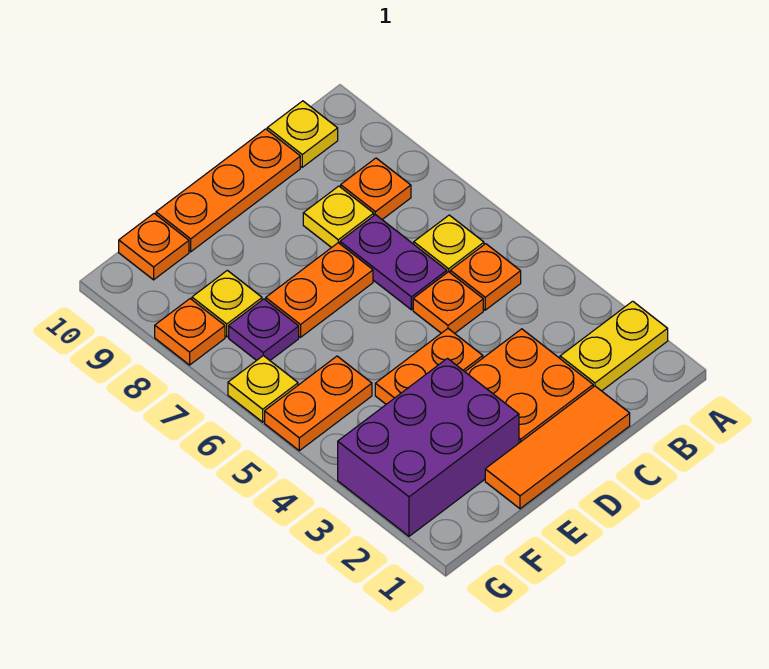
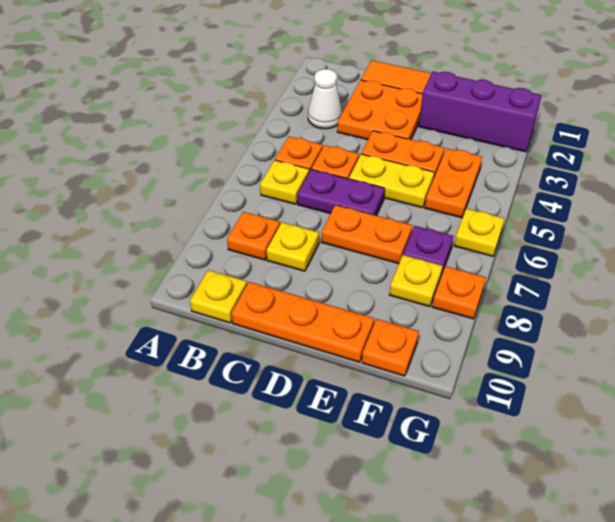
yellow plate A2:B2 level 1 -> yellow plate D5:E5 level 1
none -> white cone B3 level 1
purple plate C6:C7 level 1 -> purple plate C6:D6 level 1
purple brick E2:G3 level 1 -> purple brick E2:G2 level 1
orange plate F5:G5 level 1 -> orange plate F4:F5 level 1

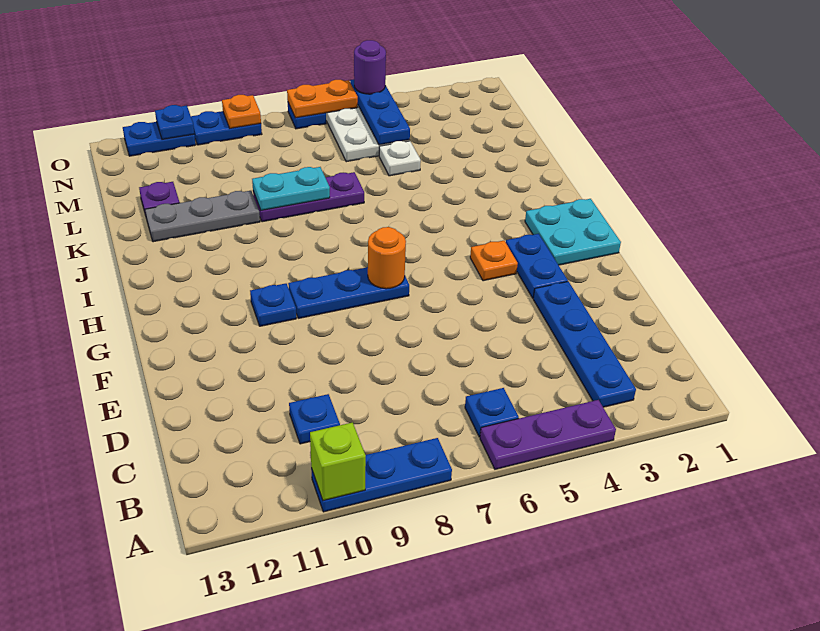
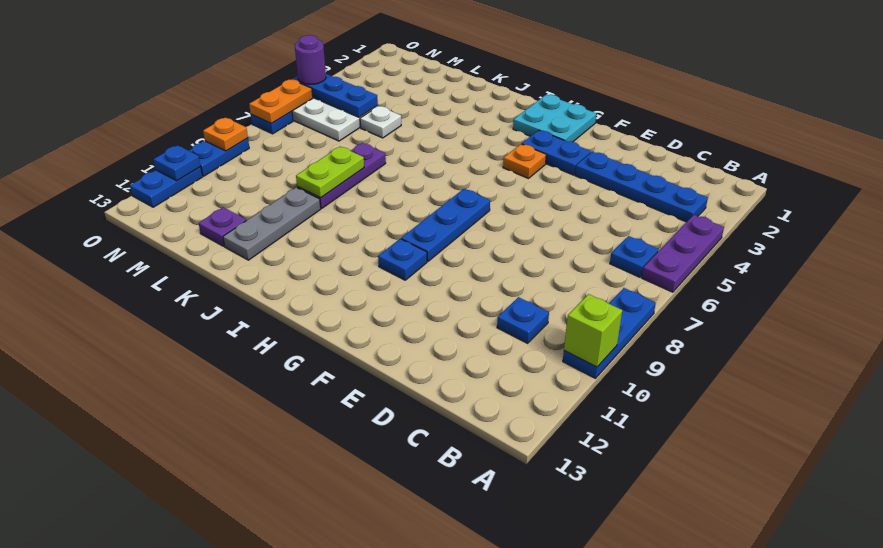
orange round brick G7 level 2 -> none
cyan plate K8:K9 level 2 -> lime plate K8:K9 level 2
+ + + +
Please copy each line of the records above that holds the word "plate".

yellow plate A2:B2 level 1 -> yellow plate D5:E5 level 1
purple plate C6:C7 level 1 -> purple plate C6:D6 level 1
orange plate F5:G5 level 1 -> orange plate F4:F5 level 1
cyan plate K8:K9 level 2 -> lime plate K8:K9 level 2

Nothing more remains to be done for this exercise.